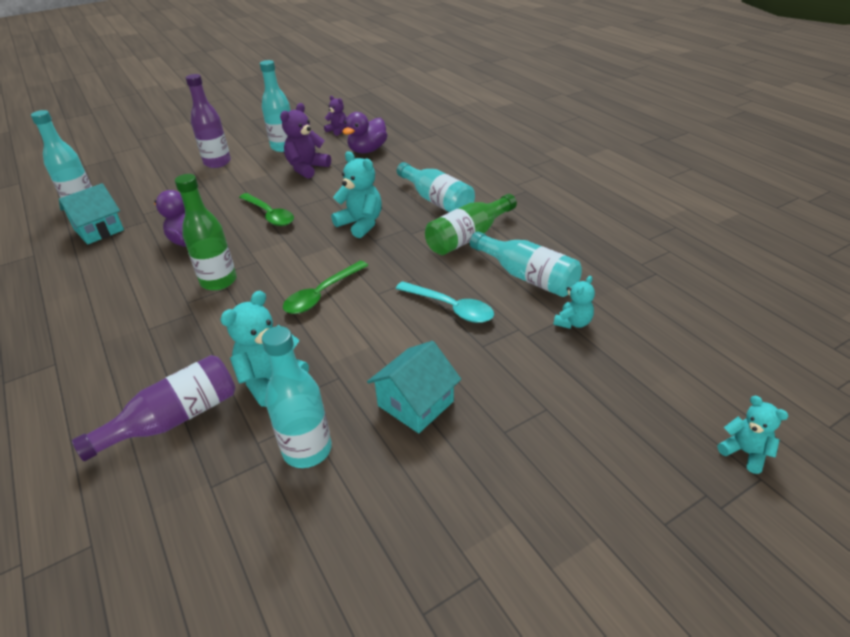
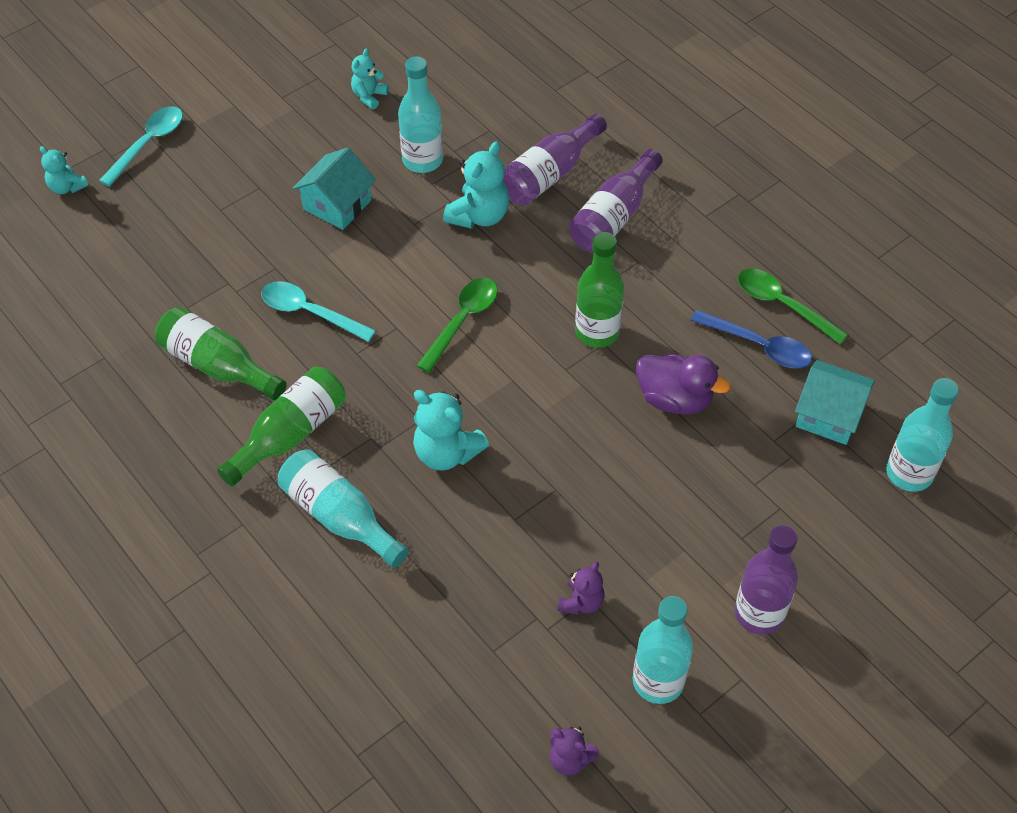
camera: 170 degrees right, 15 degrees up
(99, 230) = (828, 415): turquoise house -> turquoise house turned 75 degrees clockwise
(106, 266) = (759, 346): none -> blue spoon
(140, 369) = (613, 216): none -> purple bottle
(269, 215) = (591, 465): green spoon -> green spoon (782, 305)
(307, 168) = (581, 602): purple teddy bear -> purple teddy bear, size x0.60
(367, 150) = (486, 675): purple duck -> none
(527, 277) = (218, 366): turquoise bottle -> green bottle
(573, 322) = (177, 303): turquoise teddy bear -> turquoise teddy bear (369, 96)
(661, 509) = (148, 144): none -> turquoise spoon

==

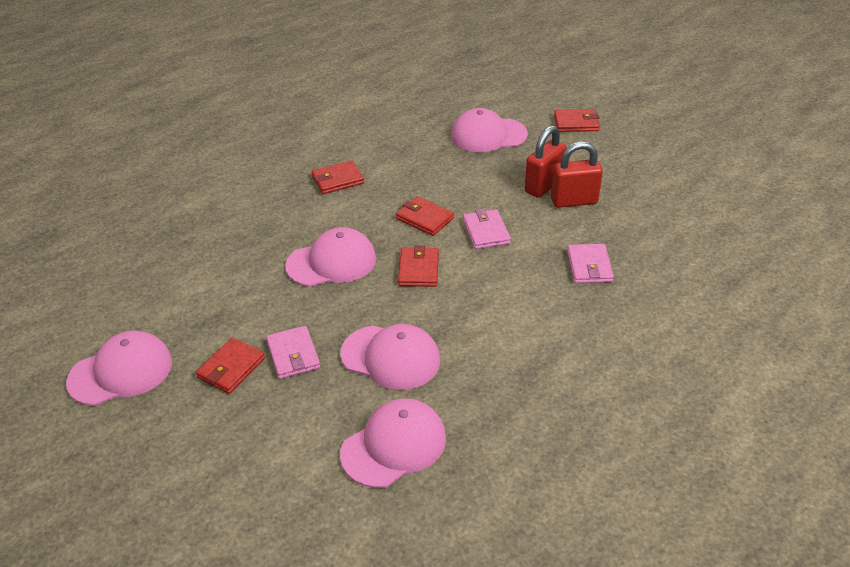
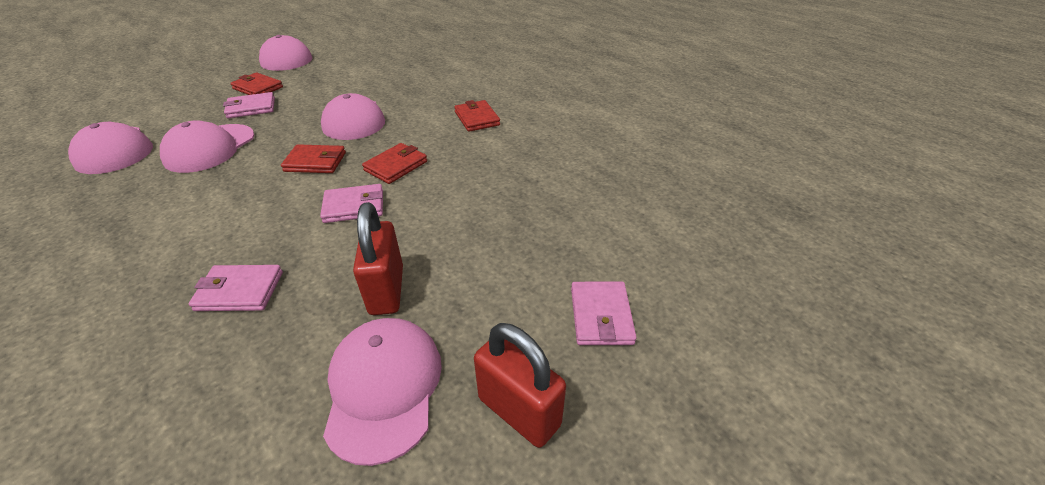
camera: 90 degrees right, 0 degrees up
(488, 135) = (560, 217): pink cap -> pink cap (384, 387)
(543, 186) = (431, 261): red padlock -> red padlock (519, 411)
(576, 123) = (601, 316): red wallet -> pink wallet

# Problem to work on:
For the string "bear", show each line of the listing where it appears.

# Output for this exercise:
(307, 168) = (581, 602): purple teddy bear -> purple teddy bear, size x0.60
(573, 322) = (177, 303): turquoise teddy bear -> turquoise teddy bear (369, 96)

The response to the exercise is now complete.